DATA:
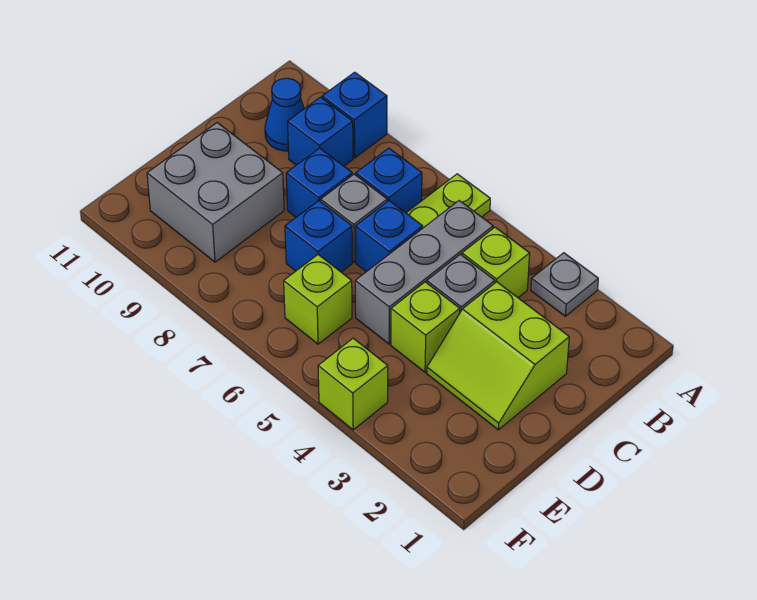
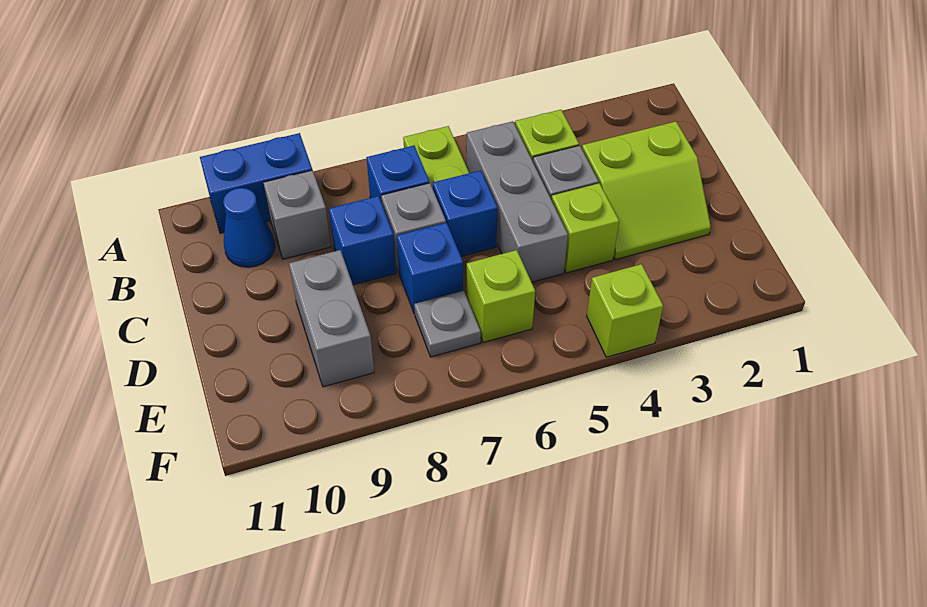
grey plate A3 level 1 -> grey plate E7 level 1
blue brick A9 level 1 -> blue brick A9:A10 level 1
blue brick B9 level 1 -> grey brick B9 level 1
grey brick D9:E10 level 1 -> grey brick D9:E9 level 1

WHAT THIS TASK INVOLVES: Reproduce, word for word, the line containing "blue brick A9 level" along with every later line of the listing, and leave out all earlier lines.

SOLVED PROBLEM:
blue brick A9 level 1 -> blue brick A9:A10 level 1
blue brick B9 level 1 -> grey brick B9 level 1
grey brick D9:E10 level 1 -> grey brick D9:E9 level 1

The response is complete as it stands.